DATA TO EXAMINE START

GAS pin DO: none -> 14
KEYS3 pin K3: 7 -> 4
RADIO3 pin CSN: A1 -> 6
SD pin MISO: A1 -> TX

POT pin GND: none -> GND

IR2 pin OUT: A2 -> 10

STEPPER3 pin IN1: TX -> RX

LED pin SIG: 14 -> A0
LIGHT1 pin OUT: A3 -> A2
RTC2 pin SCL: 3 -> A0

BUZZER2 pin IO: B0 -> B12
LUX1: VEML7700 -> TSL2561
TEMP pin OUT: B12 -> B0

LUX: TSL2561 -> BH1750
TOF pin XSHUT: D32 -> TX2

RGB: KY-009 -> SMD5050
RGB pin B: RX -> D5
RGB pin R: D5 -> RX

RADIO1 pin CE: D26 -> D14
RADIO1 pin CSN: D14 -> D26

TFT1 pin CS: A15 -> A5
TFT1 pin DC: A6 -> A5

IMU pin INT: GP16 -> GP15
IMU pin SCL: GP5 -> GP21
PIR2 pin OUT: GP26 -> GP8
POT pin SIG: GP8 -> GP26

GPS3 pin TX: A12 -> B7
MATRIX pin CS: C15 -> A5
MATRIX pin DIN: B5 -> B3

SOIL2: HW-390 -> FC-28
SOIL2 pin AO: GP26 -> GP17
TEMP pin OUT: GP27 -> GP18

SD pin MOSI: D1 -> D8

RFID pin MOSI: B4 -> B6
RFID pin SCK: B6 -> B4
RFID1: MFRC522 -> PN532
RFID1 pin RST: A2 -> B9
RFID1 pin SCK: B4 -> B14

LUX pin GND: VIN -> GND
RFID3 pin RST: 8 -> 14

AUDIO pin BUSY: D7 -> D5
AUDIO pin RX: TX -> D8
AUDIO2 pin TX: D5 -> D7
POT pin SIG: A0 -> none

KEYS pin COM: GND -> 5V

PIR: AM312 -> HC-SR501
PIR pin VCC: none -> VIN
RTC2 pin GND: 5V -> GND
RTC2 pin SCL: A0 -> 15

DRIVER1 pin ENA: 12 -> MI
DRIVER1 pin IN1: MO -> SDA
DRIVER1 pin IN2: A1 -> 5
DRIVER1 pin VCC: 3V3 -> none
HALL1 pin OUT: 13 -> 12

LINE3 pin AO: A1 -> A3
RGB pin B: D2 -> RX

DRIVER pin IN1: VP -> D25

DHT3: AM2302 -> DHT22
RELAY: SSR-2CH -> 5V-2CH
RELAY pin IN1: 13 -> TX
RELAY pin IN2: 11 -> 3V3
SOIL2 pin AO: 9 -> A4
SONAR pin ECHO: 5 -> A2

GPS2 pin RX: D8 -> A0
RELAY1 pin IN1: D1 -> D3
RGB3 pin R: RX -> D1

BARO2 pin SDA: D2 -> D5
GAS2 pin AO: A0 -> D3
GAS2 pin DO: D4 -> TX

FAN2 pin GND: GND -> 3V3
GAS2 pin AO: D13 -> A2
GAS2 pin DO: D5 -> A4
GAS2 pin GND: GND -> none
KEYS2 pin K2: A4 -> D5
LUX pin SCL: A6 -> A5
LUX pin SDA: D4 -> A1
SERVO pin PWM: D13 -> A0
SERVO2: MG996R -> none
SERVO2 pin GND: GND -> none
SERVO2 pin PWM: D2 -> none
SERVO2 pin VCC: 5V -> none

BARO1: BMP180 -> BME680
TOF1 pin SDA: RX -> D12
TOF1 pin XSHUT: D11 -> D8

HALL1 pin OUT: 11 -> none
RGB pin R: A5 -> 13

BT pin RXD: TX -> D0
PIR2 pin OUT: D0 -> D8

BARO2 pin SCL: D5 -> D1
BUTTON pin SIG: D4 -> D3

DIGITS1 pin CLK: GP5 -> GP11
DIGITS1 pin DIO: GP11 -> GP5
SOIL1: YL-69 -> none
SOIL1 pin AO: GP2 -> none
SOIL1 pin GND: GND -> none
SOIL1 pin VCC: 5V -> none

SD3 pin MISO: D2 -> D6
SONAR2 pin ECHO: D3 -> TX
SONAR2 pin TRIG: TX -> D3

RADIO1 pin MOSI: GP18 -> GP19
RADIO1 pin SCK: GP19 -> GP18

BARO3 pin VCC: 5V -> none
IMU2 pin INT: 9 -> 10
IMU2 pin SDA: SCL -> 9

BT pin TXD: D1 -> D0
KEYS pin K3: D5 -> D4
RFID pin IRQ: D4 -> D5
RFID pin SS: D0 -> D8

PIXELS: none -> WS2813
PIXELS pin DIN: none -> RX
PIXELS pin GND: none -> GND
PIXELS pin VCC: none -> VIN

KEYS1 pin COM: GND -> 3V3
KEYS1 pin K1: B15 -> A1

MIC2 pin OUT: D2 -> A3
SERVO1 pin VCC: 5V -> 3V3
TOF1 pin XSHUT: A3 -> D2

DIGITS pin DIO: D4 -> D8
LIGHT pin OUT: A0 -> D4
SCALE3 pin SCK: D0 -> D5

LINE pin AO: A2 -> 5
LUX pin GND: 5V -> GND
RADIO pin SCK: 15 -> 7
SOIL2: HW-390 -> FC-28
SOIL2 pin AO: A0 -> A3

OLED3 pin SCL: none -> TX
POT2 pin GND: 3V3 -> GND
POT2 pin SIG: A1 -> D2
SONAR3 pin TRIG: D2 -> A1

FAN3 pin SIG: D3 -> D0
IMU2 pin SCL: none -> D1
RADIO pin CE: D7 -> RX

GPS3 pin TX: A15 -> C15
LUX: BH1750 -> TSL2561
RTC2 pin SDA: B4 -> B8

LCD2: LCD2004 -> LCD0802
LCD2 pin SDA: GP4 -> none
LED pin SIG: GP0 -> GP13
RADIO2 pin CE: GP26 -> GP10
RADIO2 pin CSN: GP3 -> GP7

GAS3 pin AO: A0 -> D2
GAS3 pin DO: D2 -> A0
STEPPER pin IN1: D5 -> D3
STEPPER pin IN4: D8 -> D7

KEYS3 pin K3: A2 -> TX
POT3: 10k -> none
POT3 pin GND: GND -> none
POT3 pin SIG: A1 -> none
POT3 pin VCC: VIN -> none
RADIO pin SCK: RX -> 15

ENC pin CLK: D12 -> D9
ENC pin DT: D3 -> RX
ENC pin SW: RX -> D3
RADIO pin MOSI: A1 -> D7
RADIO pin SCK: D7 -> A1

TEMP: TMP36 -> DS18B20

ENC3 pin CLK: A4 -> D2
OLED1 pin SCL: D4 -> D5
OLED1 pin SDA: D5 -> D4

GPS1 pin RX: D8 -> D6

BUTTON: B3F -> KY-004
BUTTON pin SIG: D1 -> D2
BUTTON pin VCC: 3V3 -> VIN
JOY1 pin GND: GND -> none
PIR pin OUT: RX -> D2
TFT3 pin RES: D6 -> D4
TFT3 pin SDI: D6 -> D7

DATA TO EXAMINE END

GOAL OF THE EXERCISE
Transcribe, exactly and without additions, the lines of the records above, beginning with the line that contains "LUX: BH1750 -> TSL2561" and ending with the line that contains "POT3 pin SIG: A1 -> none", both included.

OUTPUT FOR THIS EXERCISE
LUX: BH1750 -> TSL2561
RTC2 pin SDA: B4 -> B8

LCD2: LCD2004 -> LCD0802
LCD2 pin SDA: GP4 -> none
LED pin SIG: GP0 -> GP13
RADIO2 pin CE: GP26 -> GP10
RADIO2 pin CSN: GP3 -> GP7

GAS3 pin AO: A0 -> D2
GAS3 pin DO: D2 -> A0
STEPPER pin IN1: D5 -> D3
STEPPER pin IN4: D8 -> D7

KEYS3 pin K3: A2 -> TX
POT3: 10k -> none
POT3 pin GND: GND -> none
POT3 pin SIG: A1 -> none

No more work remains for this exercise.